AVAILABLE DATA:
——————

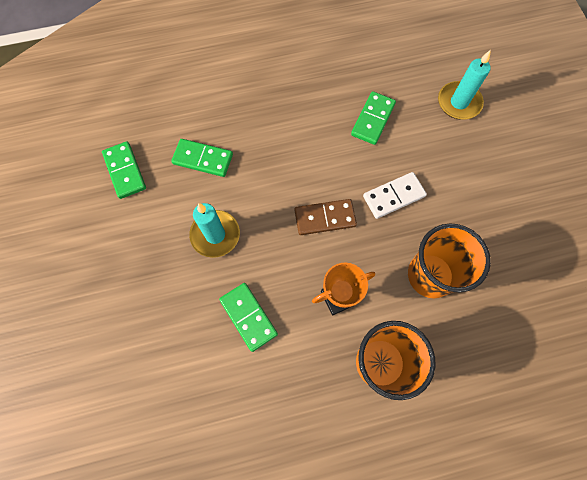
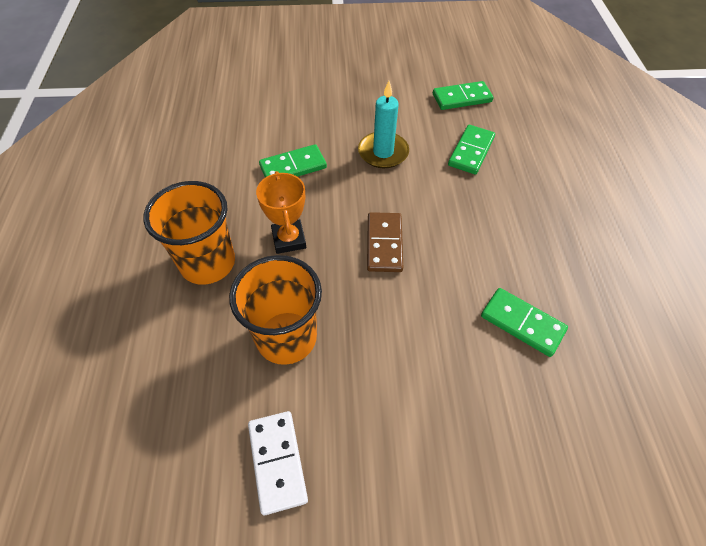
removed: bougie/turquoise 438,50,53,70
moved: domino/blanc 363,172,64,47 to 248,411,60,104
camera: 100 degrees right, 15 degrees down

——————

PROBLEM DESCRIPTION: With pictures excluded, the material is to be written out exactly as given.

TASK RESULT:
removed: bougie/turquoise 438,50,53,70
moved: domino/blanc 363,172,64,47 to 248,411,60,104
camera: 100 degrees right, 15 degrees down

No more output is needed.